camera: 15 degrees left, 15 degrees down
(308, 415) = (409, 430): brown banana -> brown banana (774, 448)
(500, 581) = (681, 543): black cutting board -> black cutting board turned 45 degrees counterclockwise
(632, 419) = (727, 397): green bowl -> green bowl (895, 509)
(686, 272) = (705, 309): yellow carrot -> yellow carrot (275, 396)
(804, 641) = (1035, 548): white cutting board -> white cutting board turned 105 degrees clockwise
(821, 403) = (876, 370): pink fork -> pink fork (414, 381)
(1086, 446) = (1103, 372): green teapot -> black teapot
◆ ◆ ◆ ◆ ◆ ◆ ◆
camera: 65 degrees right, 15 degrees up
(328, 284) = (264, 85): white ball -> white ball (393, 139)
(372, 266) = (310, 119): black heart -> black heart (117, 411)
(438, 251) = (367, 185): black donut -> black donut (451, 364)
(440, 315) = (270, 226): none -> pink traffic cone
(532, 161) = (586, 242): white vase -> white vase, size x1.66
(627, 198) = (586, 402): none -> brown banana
◆ ◆ ◆ ◆ ◆ ◆ ◆
> Task item
Whatever else the listing above holds, retype exactly only the lines from the one containing "camera: 15 degrees left, 15 degrees down" to the one containing "(632, 419) = (727, 397): green", both ends kept.

> Exercise solution
camera: 15 degrees left, 15 degrees down
(308, 415) = (409, 430): brown banana -> brown banana (774, 448)
(500, 581) = (681, 543): black cutting board -> black cutting board turned 45 degrees counterclockwise
(632, 419) = (727, 397): green bowl -> green bowl (895, 509)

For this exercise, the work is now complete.